* _Problem_
Below are records; report how many of their lines contain the word "STEPPER", giving only the number.

* _Dataset_
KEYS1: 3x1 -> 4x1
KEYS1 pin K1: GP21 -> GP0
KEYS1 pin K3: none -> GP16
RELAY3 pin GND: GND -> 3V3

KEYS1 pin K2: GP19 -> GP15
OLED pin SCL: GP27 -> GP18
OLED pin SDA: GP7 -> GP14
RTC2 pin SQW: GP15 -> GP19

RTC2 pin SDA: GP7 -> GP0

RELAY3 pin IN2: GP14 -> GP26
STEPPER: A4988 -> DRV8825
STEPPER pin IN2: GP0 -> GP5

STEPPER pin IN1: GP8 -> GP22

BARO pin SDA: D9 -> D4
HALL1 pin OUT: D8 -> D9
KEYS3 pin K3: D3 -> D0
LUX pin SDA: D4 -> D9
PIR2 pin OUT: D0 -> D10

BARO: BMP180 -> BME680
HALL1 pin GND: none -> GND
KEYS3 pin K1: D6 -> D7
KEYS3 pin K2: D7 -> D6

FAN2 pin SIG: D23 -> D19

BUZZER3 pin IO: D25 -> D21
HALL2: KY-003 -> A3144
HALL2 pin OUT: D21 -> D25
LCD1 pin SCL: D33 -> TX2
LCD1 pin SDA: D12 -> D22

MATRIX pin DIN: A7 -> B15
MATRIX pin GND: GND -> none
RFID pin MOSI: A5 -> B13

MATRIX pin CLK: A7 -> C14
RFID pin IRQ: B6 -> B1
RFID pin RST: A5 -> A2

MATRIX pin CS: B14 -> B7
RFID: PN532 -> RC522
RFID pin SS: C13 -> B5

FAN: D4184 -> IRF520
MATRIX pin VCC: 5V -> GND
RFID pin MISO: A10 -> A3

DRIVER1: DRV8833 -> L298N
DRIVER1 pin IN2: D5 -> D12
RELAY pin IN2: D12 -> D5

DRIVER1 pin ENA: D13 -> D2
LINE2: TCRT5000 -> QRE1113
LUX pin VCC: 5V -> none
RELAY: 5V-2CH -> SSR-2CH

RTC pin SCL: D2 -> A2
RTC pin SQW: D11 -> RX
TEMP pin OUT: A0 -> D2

* _Solution for this problem_
3